§ Problem to solve:
Lines containing the word "nothing" are to be copied from the data below.

§ Dataset excerpt:
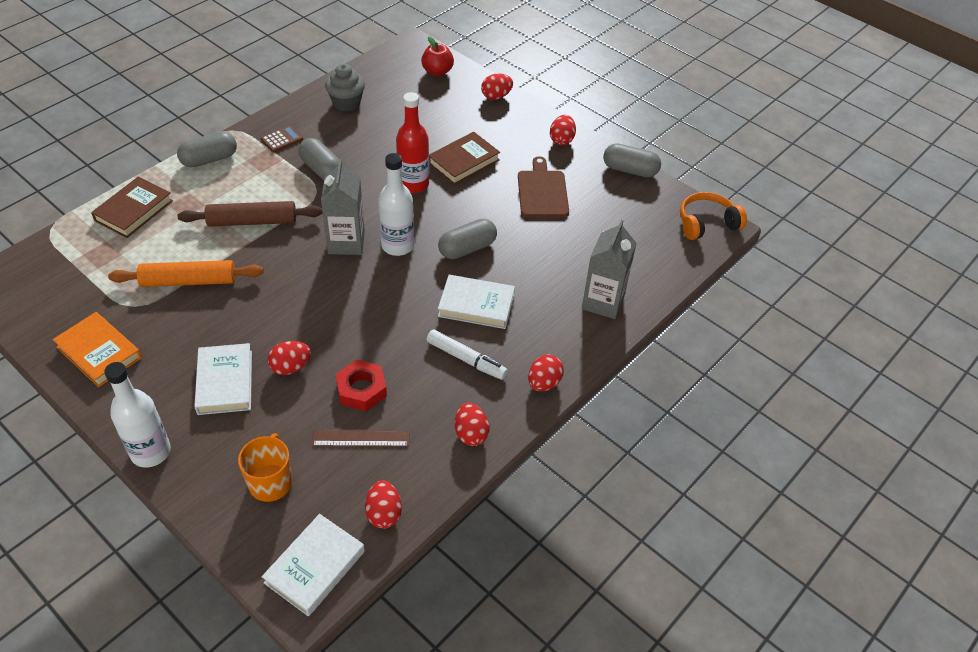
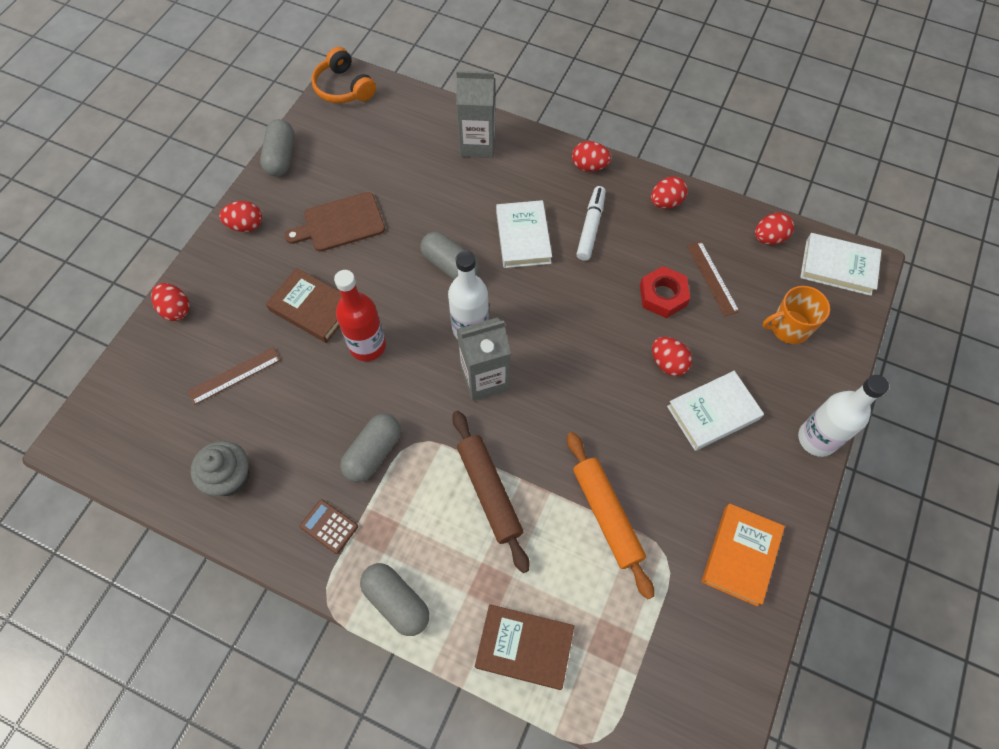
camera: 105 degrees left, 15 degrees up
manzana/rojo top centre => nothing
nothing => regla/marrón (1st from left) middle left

§ Output:
manzana/rojo top centre => nothing
nothing => regla/marrón (1st from left) middle left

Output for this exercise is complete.